§ WHAT THE EXERCISE ASKS
An exact transcription of each entry below is required, without any pictures.

§ RECORDS FOR PROCESSING
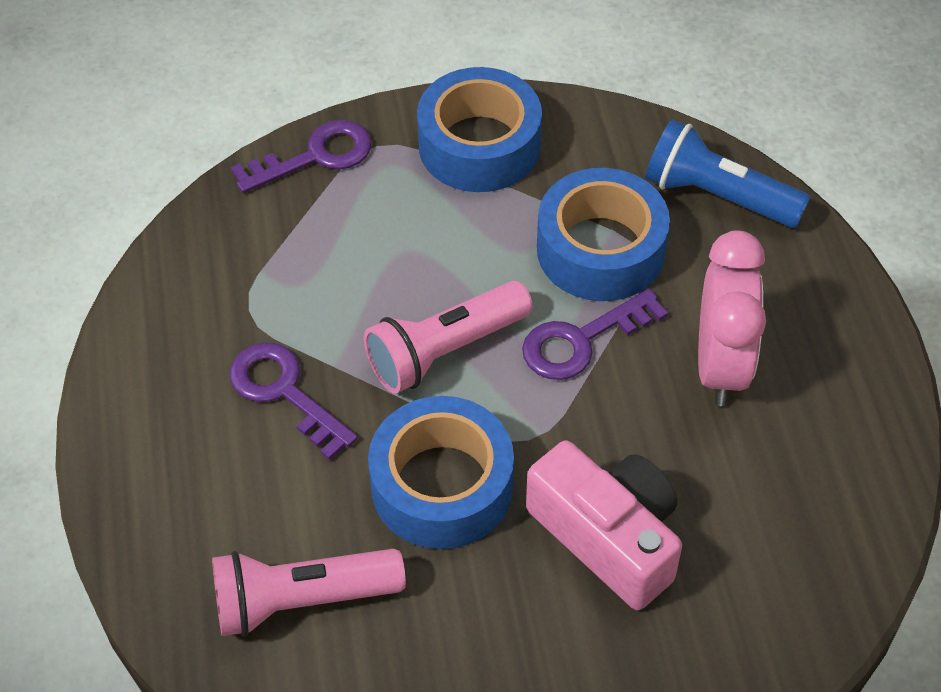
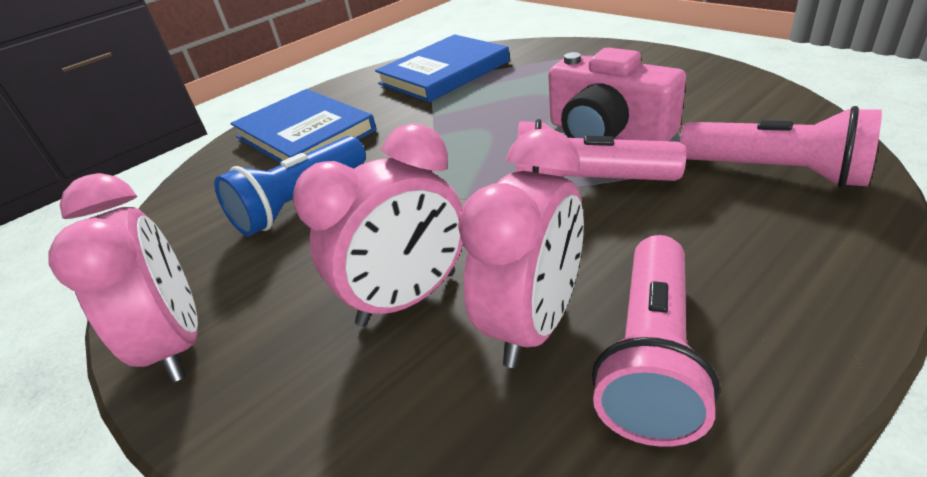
blue book: 0 -> 2
blue tape: 3 -> 0
pink clock: 1 -> 3
pink flashlight: 2 -> 3
purple key: 3 -> 0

§ TASK SOLUTION
blue book: 0 -> 2
blue tape: 3 -> 0
pink clock: 1 -> 3
pink flashlight: 2 -> 3
purple key: 3 -> 0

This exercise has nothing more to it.